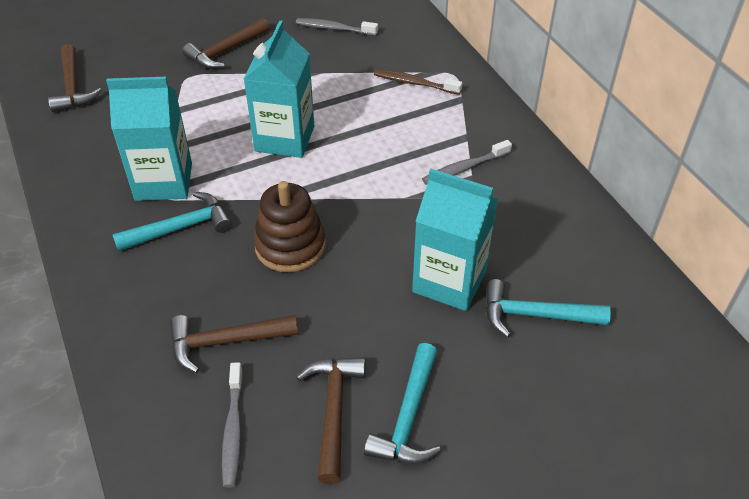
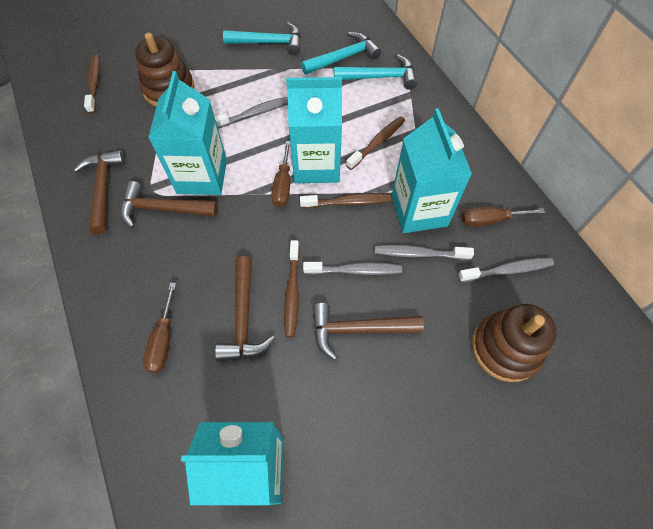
brown screwdriver: none = 0 -> [143,283,176,373] [272,141,291,207] [462,206,545,226] = 3
brown stacking toy: [253,181,326,272] = 1 -> [135,33,195,107] [472,304,557,382] = 2
brown toothbrush: [374,69,462,95] = 1 -> [84,55,100,114] [284,240,300,337] [300,193,391,208] [346,116,405,170] = 4
grey toothbrush: [222,362,243,488] [296,18,378,36] [422,140,512,185] = 3 -> [215,97,288,128] [303,262,402,275] [375,245,474,260] [458,257,554,282] = 4
turquoise carton: [106,77,192,201] [244,20,314,158] [412,169,498,311] = 3 -> [148,71,227,195] [181,422,284,506] [286,77,342,183] [392,108,472,233] = 4

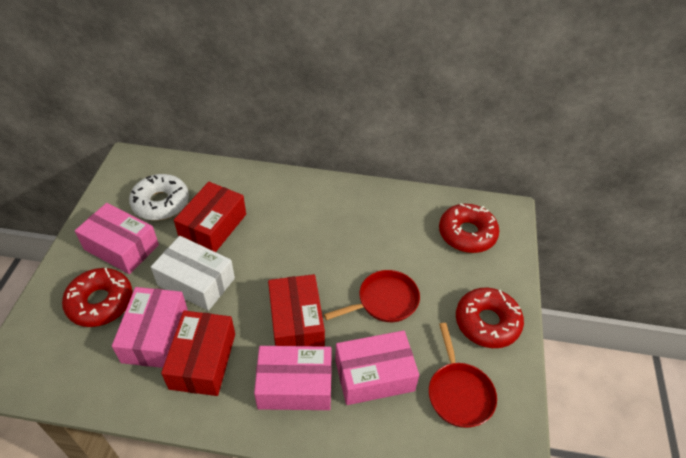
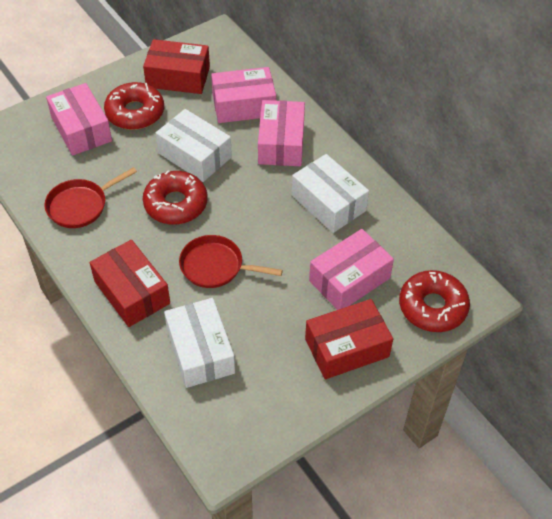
white box: [151,236,235,311] = 1 -> [156,109,232,182] [164,298,235,388] [292,154,369,233] = 3
white donut: [129,174,189,220] = 1 -> none = 0

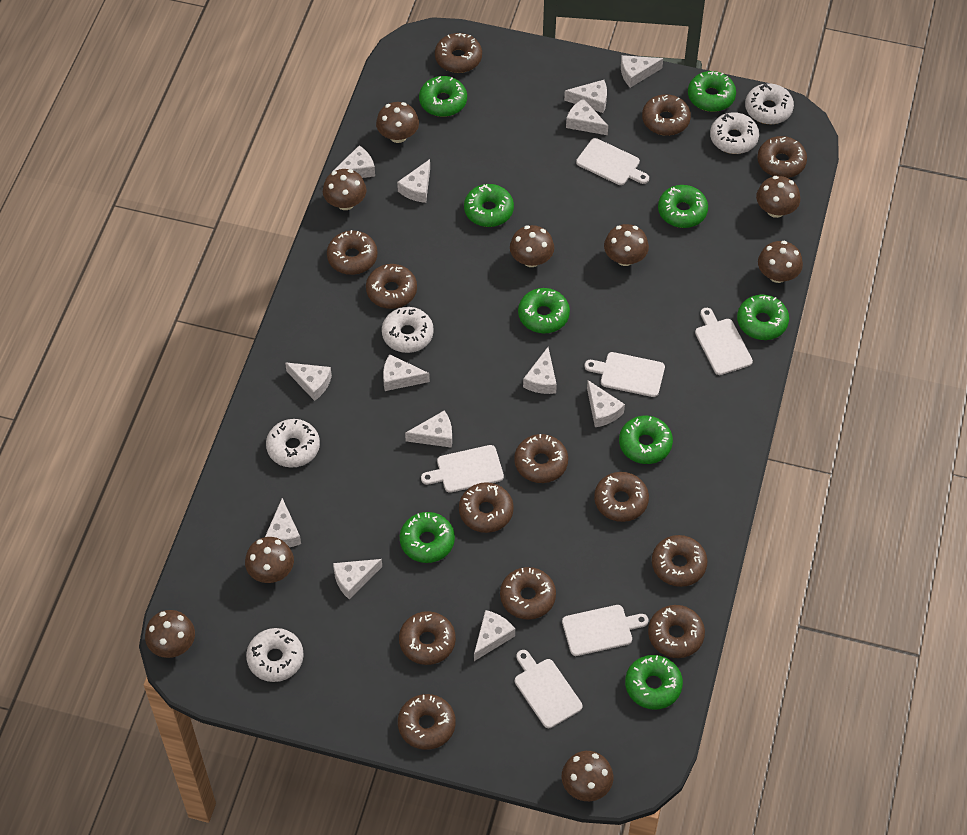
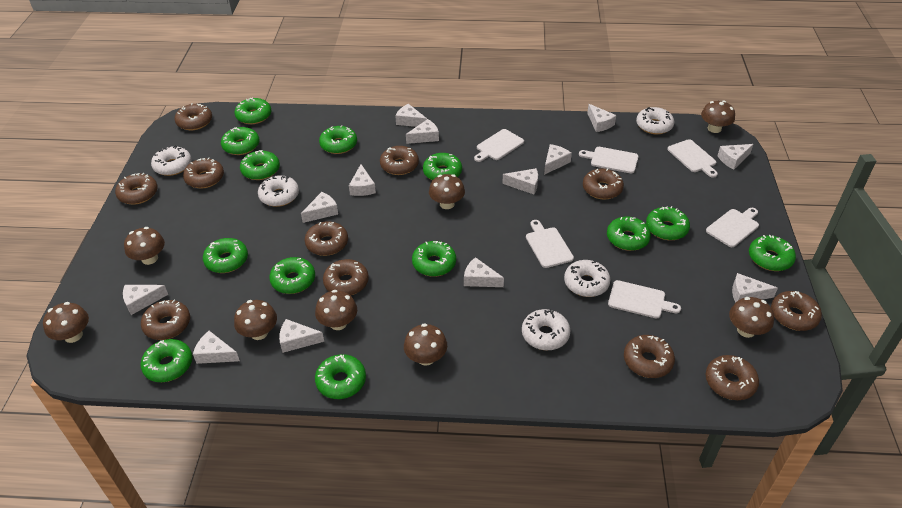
brown donut: [327,230,378,275] [366,264,417,309] [398,694,456,750] [399,611,456,665] [435,33,482,73] [459,482,514,533] [500,567,556,620] [514,434,568,483] [594,472,649,522] [642,94,691,136] [648,605,705,658] [652,535,707,587] [757,136,807,178] = 13 -> [115,173,158,205] [141,300,190,340] [175,103,212,130] [183,158,224,189] [305,221,348,256] [323,259,369,295] [380,146,419,175] [583,168,624,200] [624,335,675,378] [705,355,759,400] [771,291,822,331] = 11
brown mushroom: [145,610,195,658] [245,537,294,583] [323,169,367,210] [376,102,419,143] [510,225,554,267] [562,751,613,801] [604,224,649,266] [756,176,800,218] [758,241,803,283] = 9 -> [43,302,89,343] [124,227,165,265] [234,300,277,340] [315,290,357,330] [404,323,447,366] [429,174,465,209] [701,100,735,133] [729,297,774,338] = 8
green donut: [400,512,455,563] [419,76,467,117] [464,184,514,227] [518,288,570,333] [619,416,673,464] [625,655,683,709] [658,185,708,228] [688,71,736,112] [737,294,789,340] = 9 -> [140,339,192,382] [203,238,248,273] [221,127,259,155] [235,97,271,124] [240,150,280,180] [269,257,315,294] [315,354,366,399] [319,125,357,154] [412,241,456,277] [423,153,462,180] [607,217,651,251] [646,206,690,240] [749,235,796,271] = 13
....................
• ABOUT THIS TASK: Write out every entry above exactly, minus the pictures.

• REPLY:
brown screwdriver: none = 0 -> [143,283,176,373] [272,141,291,207] [462,206,545,226] = 3
brown stacking toy: [253,181,326,272] = 1 -> [135,33,195,107] [472,304,557,382] = 2
brown toothbrush: [374,69,462,95] = 1 -> [84,55,100,114] [284,240,300,337] [300,193,391,208] [346,116,405,170] = 4
grey toothbrush: [222,362,243,488] [296,18,378,36] [422,140,512,185] = 3 -> [215,97,288,128] [303,262,402,275] [375,245,474,260] [458,257,554,282] = 4
turquoise carton: [106,77,192,201] [244,20,314,158] [412,169,498,311] = 3 -> [148,71,227,195] [181,422,284,506] [286,77,342,183] [392,108,472,233] = 4

white box: [151,236,235,311] = 1 -> [156,109,232,182] [164,298,235,388] [292,154,369,233] = 3
white donut: [129,174,189,220] = 1 -> none = 0

brown donut: [327,230,378,275] [366,264,417,309] [398,694,456,750] [399,611,456,665] [435,33,482,73] [459,482,514,533] [500,567,556,620] [514,434,568,483] [594,472,649,522] [642,94,691,136] [648,605,705,658] [652,535,707,587] [757,136,807,178] = 13 -> [115,173,158,205] [141,300,190,340] [175,103,212,130] [183,158,224,189] [305,221,348,256] [323,259,369,295] [380,146,419,175] [583,168,624,200] [624,335,675,378] [705,355,759,400] [771,291,822,331] = 11
brown mushroom: [145,610,195,658] [245,537,294,583] [323,169,367,210] [376,102,419,143] [510,225,554,267] [562,751,613,801] [604,224,649,266] [756,176,800,218] [758,241,803,283] = 9 -> [43,302,89,343] [124,227,165,265] [234,300,277,340] [315,290,357,330] [404,323,447,366] [429,174,465,209] [701,100,735,133] [729,297,774,338] = 8
green donut: [400,512,455,563] [419,76,467,117] [464,184,514,227] [518,288,570,333] [619,416,673,464] [625,655,683,709] [658,185,708,228] [688,71,736,112] [737,294,789,340] = 9 -> [140,339,192,382] [203,238,248,273] [221,127,259,155] [235,97,271,124] [240,150,280,180] [269,257,315,294] [315,354,366,399] [319,125,357,154] [412,241,456,277] [423,153,462,180] [607,217,651,251] [646,206,690,240] [749,235,796,271] = 13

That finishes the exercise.